» What is expected: Every line containing the word "none" is to be copied from the data below.

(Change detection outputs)

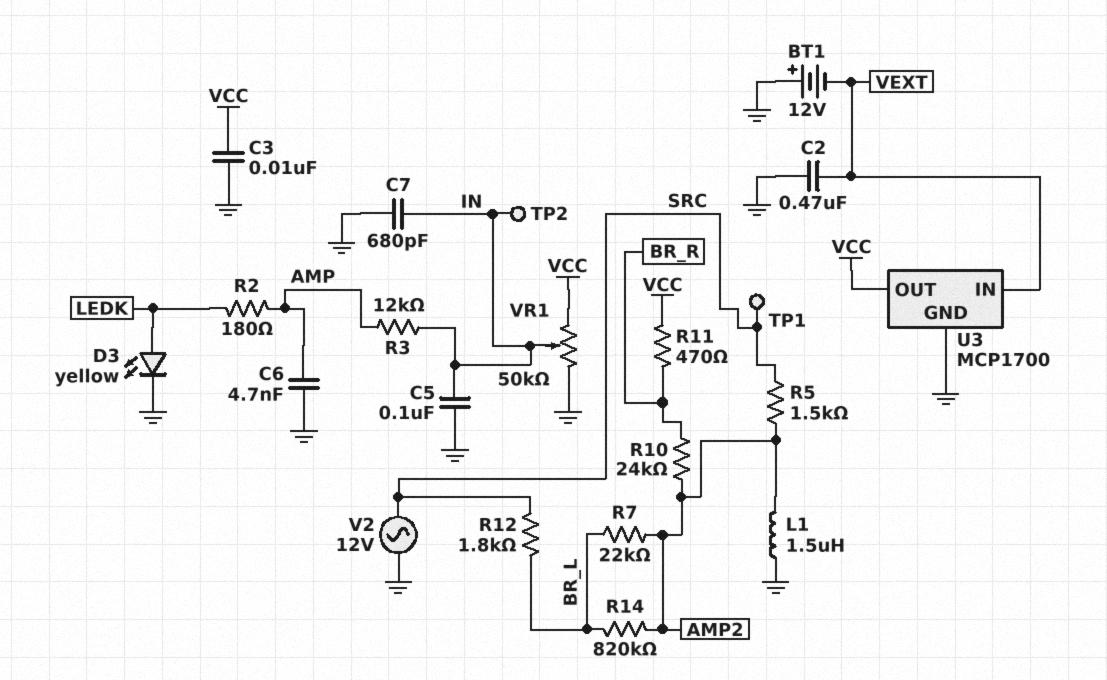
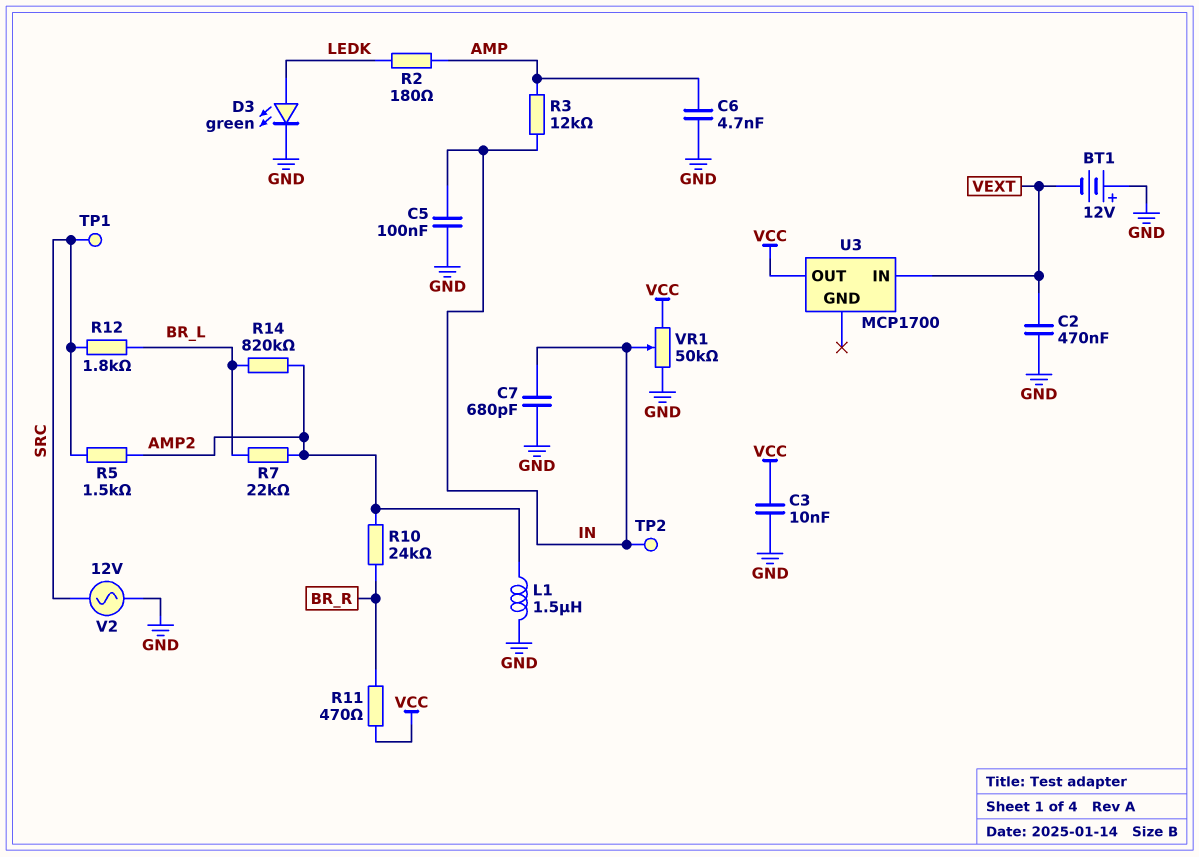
D3: LED yellow (A LEDK, K GND) -> LED green (A LEDK, K GND)
U3 pin GND: GND -> none

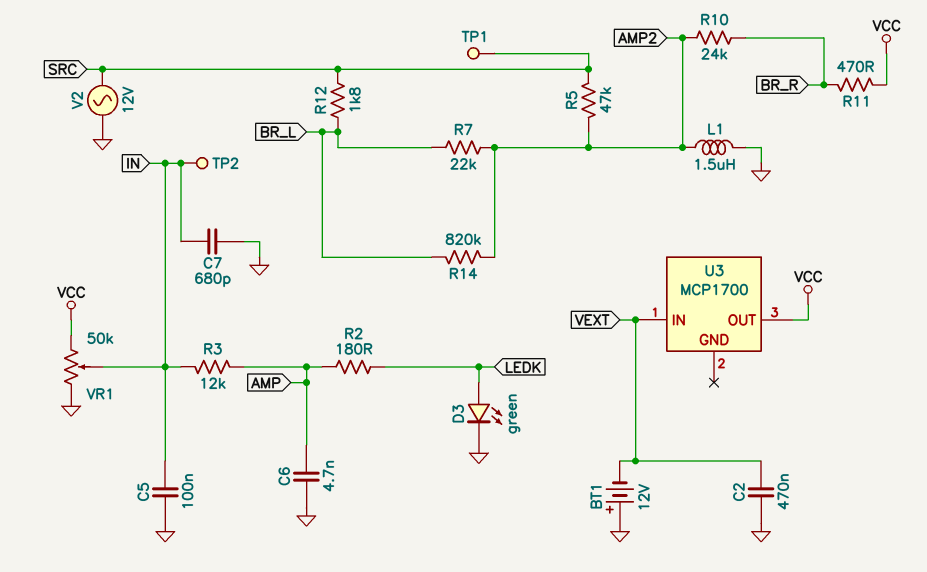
C3: 10nF (GND, VCC) -> none
R5: 1.5k (AMP2, SRC) -> 47k (AMP2, SRC)

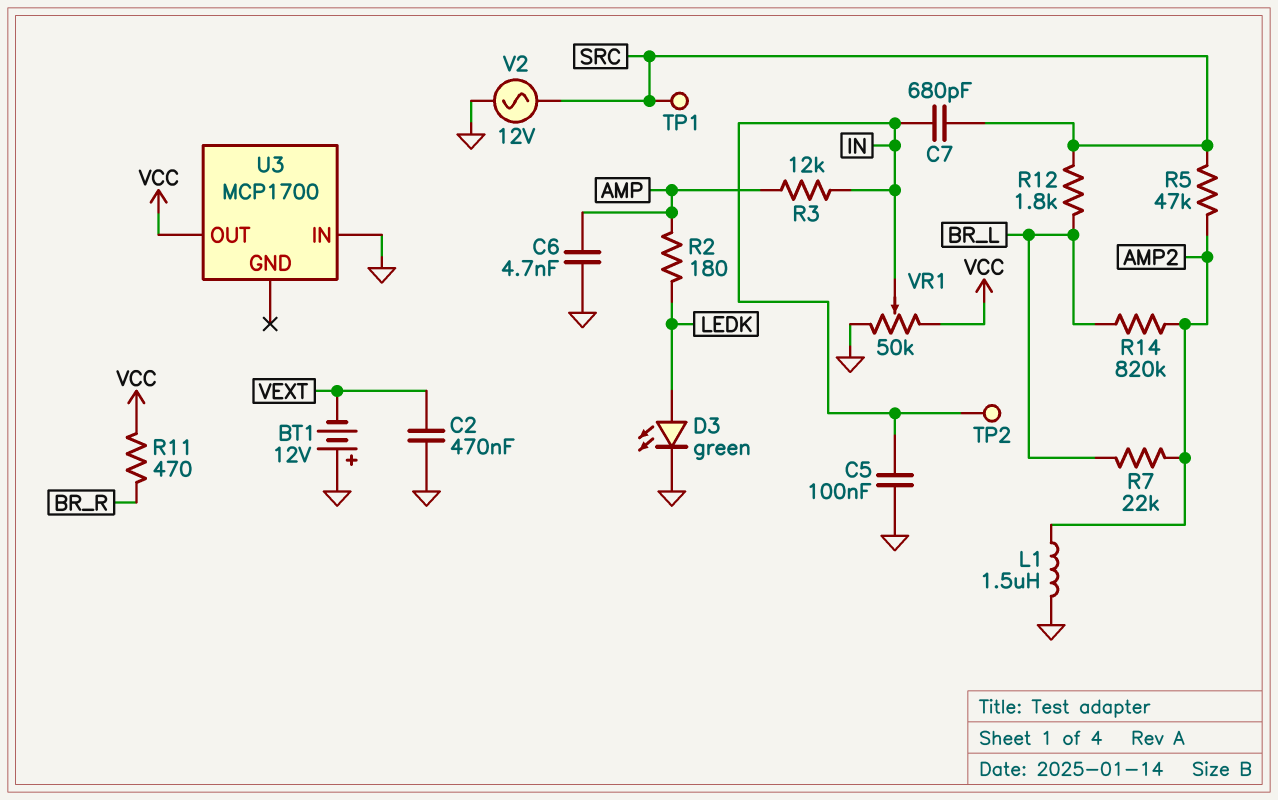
C7: 680pF (GND, IN) -> 680pF (IN, SRC)
R10: 24k (AMP2, BR_R) -> none
U3 pin IN: VEXT -> GND

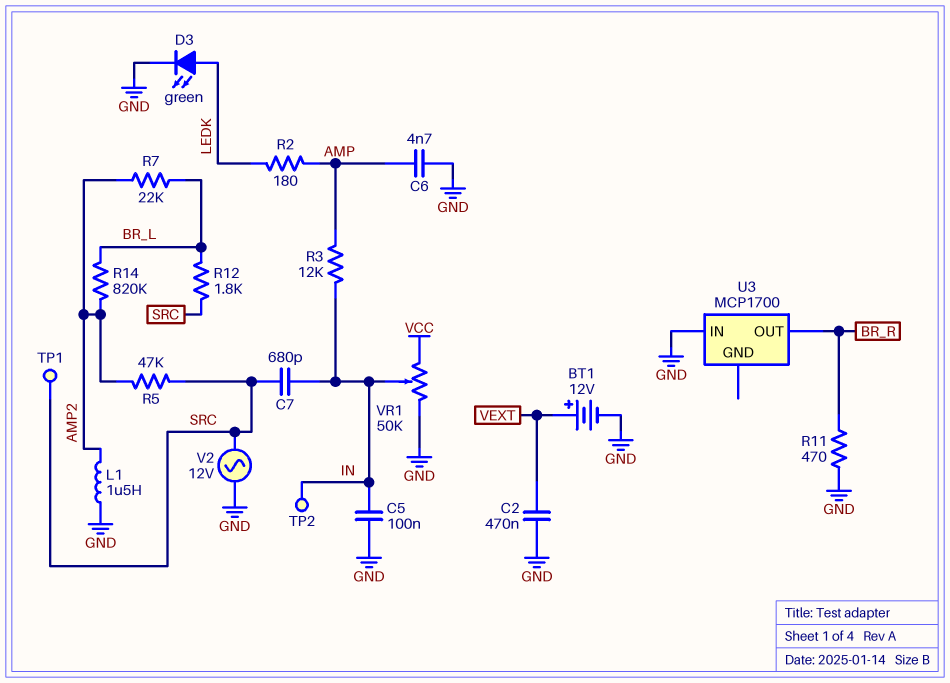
BT1: 12V (plus GND, minus VEXT) -> 12V (plus VEXT, minus GND)
R11: 470 (BR_R, VCC) -> 470 (BR_R, GND)
U3 pin OUT: VCC -> BR_R

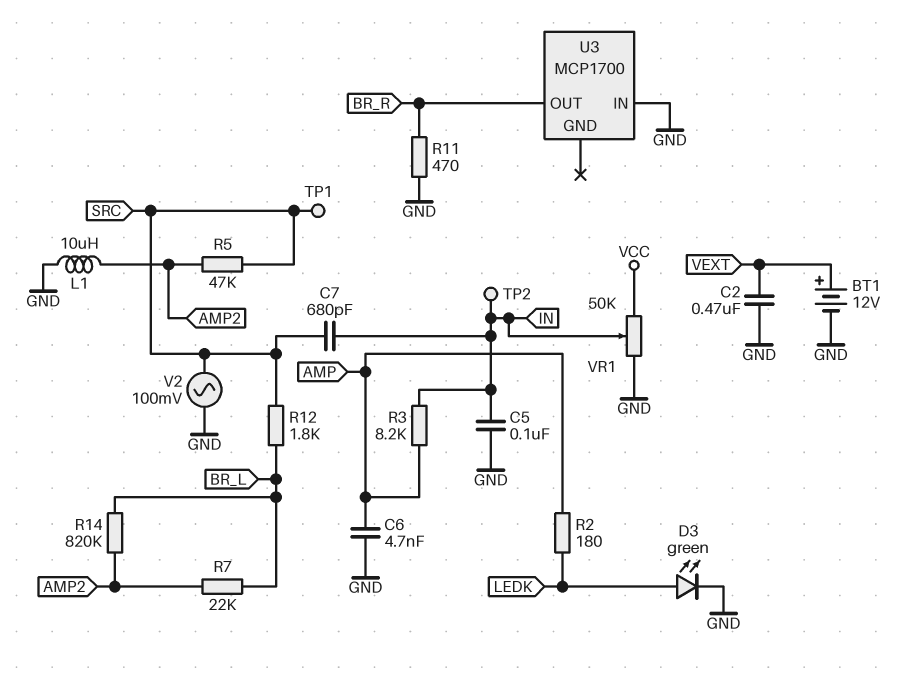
L1: 1.5uH (AMP2, GND) -> 10uH (AMP2, GND)
R3: 12k (AMP, IN) -> 8.2k (AMP, IN)
V2: AC 12V (GND, SRC) -> AC 100mV (GND, SRC)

» Exercise result:
U3 pin GND: GND -> none
C3: 10nF (GND, VCC) -> none
R10: 24k (AMP2, BR_R) -> none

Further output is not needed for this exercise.